— INFORMATION PROVIDED —
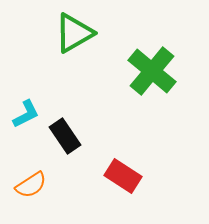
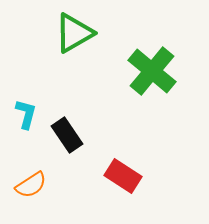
cyan L-shape: rotated 48 degrees counterclockwise
black rectangle: moved 2 px right, 1 px up
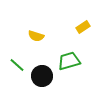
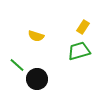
yellow rectangle: rotated 24 degrees counterclockwise
green trapezoid: moved 10 px right, 10 px up
black circle: moved 5 px left, 3 px down
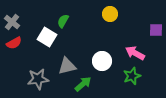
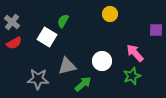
pink arrow: rotated 18 degrees clockwise
gray star: rotated 10 degrees clockwise
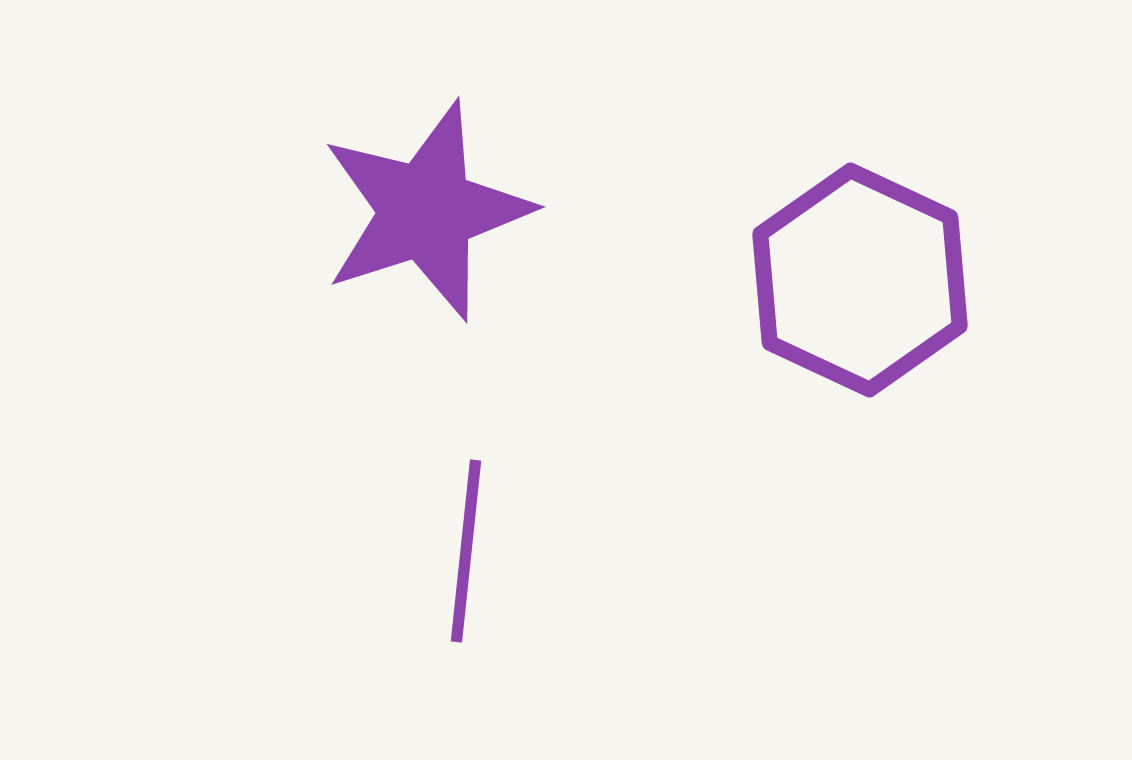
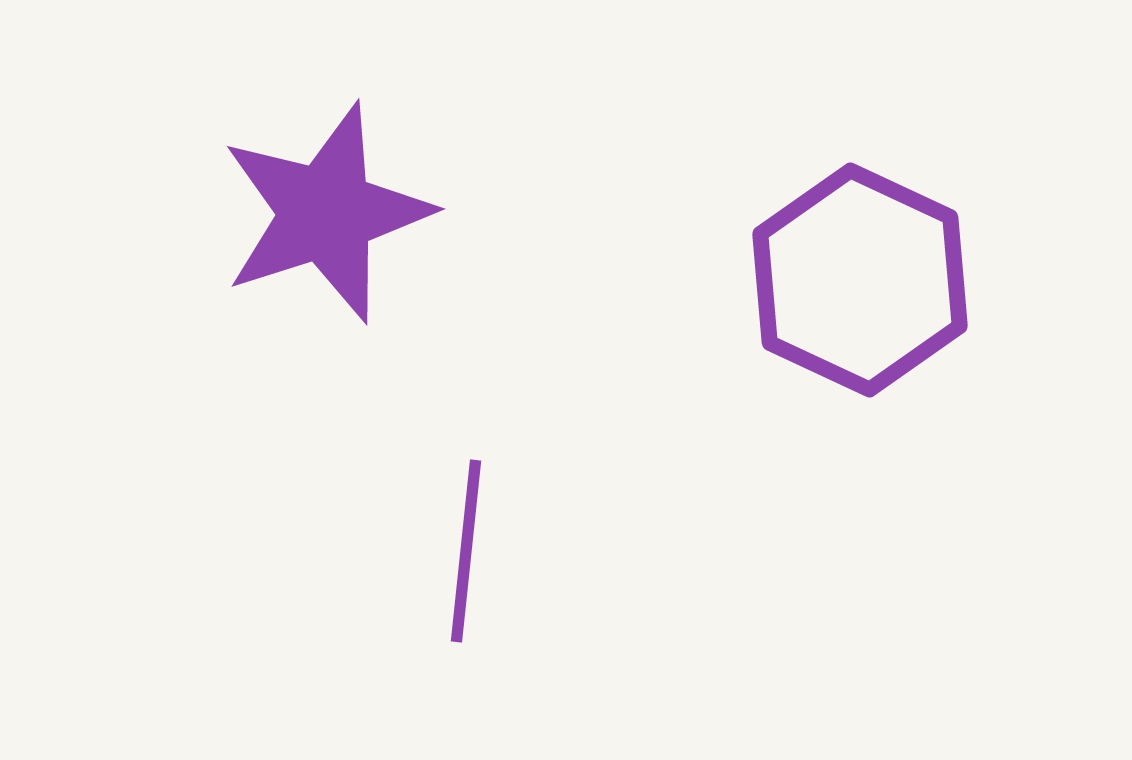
purple star: moved 100 px left, 2 px down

— DIRECTIONS —
Show all lines in the entries above where the word "rotated" appears.

— WRITTEN SOLUTION —
cyan L-shape: rotated 48 degrees counterclockwise
yellow rectangle: rotated 24 degrees counterclockwise
pink arrow: rotated 18 degrees clockwise
gray star: rotated 10 degrees clockwise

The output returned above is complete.